Update the lines from the first one through the line containing "Tallinn: 6:57 -> 6:53", both included, by replacing "Kharkiv" with "Odesa" and leaving all else unchanged. Return only those lines.

*DATASET ROWS:*
* BEGIN *
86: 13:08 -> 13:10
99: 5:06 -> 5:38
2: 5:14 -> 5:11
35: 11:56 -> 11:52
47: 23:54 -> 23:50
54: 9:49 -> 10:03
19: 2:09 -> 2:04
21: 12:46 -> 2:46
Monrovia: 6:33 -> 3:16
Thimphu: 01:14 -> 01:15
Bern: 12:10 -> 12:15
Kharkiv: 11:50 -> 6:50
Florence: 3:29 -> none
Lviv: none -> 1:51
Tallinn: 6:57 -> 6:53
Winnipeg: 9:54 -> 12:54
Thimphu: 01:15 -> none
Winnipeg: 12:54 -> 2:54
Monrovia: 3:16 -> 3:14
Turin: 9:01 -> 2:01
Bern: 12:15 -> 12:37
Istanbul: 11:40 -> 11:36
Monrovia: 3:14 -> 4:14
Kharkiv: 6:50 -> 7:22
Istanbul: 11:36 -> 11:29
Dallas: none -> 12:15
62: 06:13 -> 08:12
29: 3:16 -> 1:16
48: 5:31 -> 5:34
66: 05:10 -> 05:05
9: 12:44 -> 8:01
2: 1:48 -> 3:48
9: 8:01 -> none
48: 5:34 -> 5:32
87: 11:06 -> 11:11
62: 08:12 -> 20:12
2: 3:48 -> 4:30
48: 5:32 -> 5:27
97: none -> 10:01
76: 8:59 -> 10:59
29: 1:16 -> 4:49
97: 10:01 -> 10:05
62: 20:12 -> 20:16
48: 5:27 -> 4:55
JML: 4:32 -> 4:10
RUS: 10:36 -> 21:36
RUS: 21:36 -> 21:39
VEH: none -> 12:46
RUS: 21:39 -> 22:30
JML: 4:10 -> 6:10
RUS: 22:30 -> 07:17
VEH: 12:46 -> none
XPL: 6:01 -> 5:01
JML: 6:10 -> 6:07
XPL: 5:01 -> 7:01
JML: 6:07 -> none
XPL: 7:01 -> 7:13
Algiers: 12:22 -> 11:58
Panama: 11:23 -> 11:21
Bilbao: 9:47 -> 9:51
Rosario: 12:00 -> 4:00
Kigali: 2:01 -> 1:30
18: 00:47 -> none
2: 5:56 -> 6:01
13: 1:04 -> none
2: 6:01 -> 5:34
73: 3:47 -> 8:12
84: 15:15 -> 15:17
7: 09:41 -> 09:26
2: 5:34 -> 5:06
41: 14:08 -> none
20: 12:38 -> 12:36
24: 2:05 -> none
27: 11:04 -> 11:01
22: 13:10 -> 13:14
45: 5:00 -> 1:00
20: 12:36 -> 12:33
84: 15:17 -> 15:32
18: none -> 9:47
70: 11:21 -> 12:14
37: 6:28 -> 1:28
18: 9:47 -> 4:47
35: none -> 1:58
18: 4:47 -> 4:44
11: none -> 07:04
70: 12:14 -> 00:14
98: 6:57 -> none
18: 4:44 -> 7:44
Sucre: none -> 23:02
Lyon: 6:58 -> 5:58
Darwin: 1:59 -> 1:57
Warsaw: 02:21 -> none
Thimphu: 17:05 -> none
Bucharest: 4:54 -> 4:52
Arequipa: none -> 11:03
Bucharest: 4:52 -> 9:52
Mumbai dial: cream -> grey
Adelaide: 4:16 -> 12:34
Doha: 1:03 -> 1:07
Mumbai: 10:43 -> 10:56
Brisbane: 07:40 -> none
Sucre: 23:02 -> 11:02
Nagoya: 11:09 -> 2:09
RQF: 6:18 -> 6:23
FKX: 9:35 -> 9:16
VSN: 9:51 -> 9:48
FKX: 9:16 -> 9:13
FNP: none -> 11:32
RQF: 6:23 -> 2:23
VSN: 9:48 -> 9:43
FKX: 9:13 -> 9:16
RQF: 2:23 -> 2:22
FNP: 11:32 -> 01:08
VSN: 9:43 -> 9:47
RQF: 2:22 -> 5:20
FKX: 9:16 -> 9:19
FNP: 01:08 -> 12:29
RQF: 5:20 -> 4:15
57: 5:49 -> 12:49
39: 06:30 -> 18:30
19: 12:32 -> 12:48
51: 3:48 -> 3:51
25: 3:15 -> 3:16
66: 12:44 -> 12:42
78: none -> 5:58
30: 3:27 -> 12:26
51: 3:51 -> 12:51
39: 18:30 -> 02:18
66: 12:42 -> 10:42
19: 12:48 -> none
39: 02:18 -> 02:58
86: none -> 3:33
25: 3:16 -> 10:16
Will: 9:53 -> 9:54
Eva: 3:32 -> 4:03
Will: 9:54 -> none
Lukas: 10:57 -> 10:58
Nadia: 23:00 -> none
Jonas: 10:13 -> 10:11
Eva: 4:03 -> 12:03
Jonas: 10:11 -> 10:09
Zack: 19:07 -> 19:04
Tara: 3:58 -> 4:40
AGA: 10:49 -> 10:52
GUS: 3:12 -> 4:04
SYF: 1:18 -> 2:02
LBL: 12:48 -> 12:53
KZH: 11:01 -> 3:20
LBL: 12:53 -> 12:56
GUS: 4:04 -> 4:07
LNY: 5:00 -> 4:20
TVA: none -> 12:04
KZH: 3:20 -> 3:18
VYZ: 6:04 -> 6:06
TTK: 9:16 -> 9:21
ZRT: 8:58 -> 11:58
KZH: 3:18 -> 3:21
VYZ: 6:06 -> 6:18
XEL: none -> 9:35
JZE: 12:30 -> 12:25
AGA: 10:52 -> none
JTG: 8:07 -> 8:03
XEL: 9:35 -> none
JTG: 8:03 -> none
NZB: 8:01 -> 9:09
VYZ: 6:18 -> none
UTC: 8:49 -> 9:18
* END *
*COMPLETED TASK:*
86: 13:08 -> 13:10
99: 5:06 -> 5:38
2: 5:14 -> 5:11
35: 11:56 -> 11:52
47: 23:54 -> 23:50
54: 9:49 -> 10:03
19: 2:09 -> 2:04
21: 12:46 -> 2:46
Monrovia: 6:33 -> 3:16
Thimphu: 01:14 -> 01:15
Bern: 12:10 -> 12:15
Odesa: 11:50 -> 6:50
Florence: 3:29 -> none
Lviv: none -> 1:51
Tallinn: 6:57 -> 6:53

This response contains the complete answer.